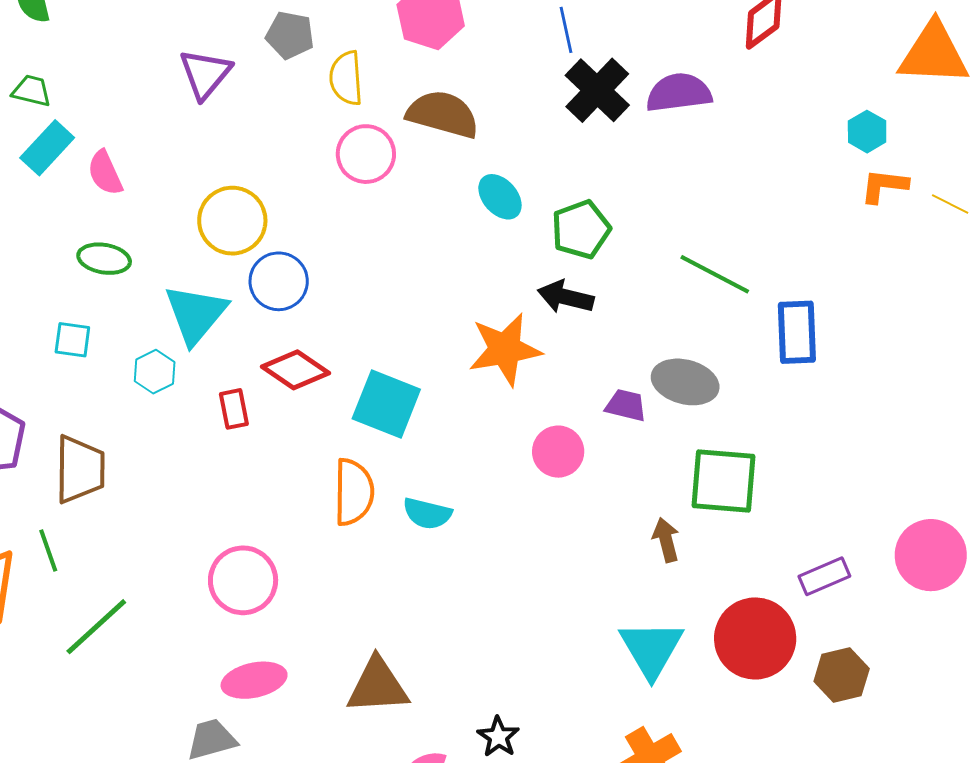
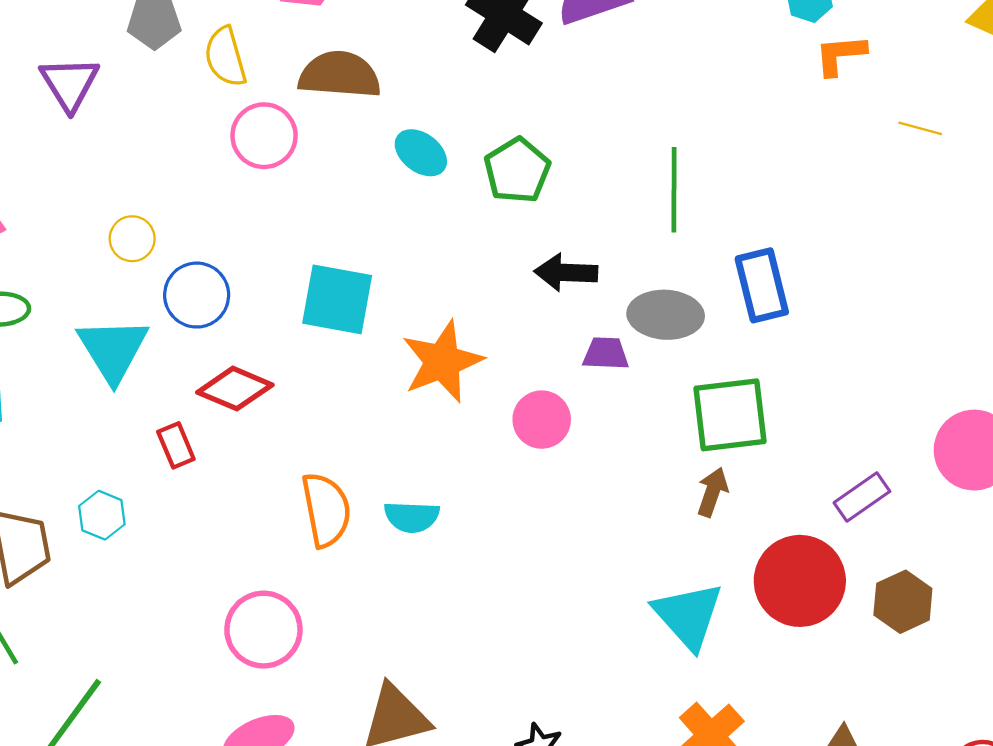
yellow line: (950, 204) -> (920, 128), moved
yellow circle: (232, 221) -> (132, 239), size x0.6
green line: (715, 274) -> (674, 190), turned 74
black arrow: (566, 297) -> (566, 272), moved
blue rectangle: (797, 332) -> (762, 285), moved
orange star: (505, 349) -> (442, 362), moved
cyan hexagon: (155, 372) -> (102, 515), moved
cyan square: (386, 404) -> (337, 299), moved
brown arrow: (666, 540) -> (712, 492), moved, turned 45
pink circle: (243, 580) -> (263, 630), moved

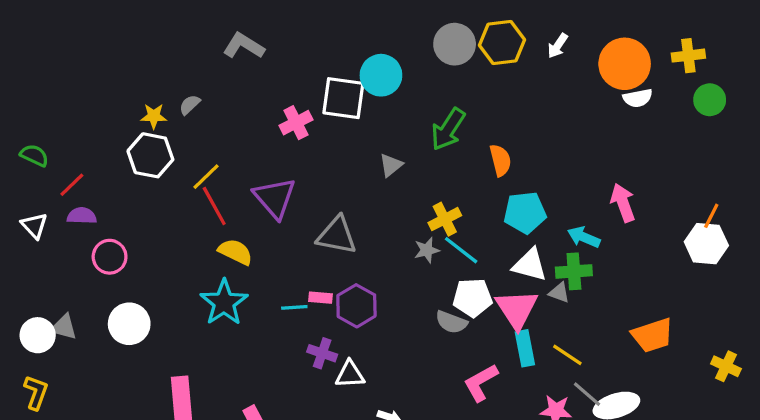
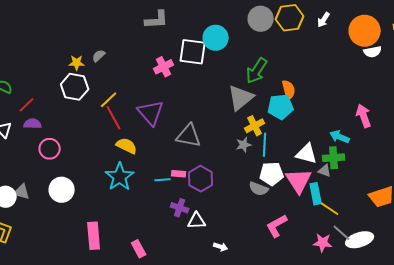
gray L-shape: (244, 46) -> (157, 20), moved, turned 145
gray triangle: (391, 165) -> (241, 98), moved, size x1.8
cyan pentagon: (525, 213) -> (281, 107), moved
cyan line: (461, 250) -> (265, 145), turned 55
cyan rectangle: (525, 348) -> (316, 194), moved

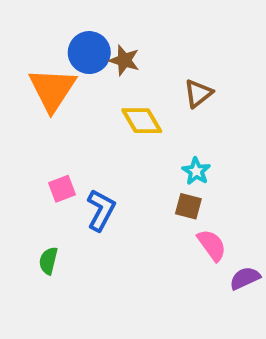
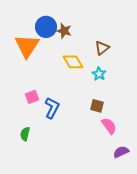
cyan star: (196, 171) -> (99, 74), moved
purple semicircle: (245, 278) -> (121, 152), moved

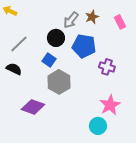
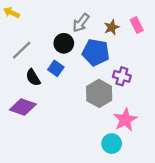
brown star: (92, 17) -> (112, 27), moved
black semicircle: (14, 69) -> (33, 77), moved, turned -147
gray hexagon: (59, 82) -> (99, 93), moved
purple diamond: (33, 107) -> (23, 107), moved

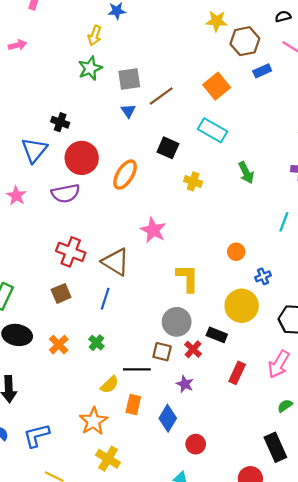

Goal of the exercise
For each line of the material that includes the word "star", make a copy.

Result for this exercise
orange star: (505, 349) -> (442, 362), moved
cyan star: (196, 171) -> (99, 74), moved
brown star: (92, 17) -> (112, 27), moved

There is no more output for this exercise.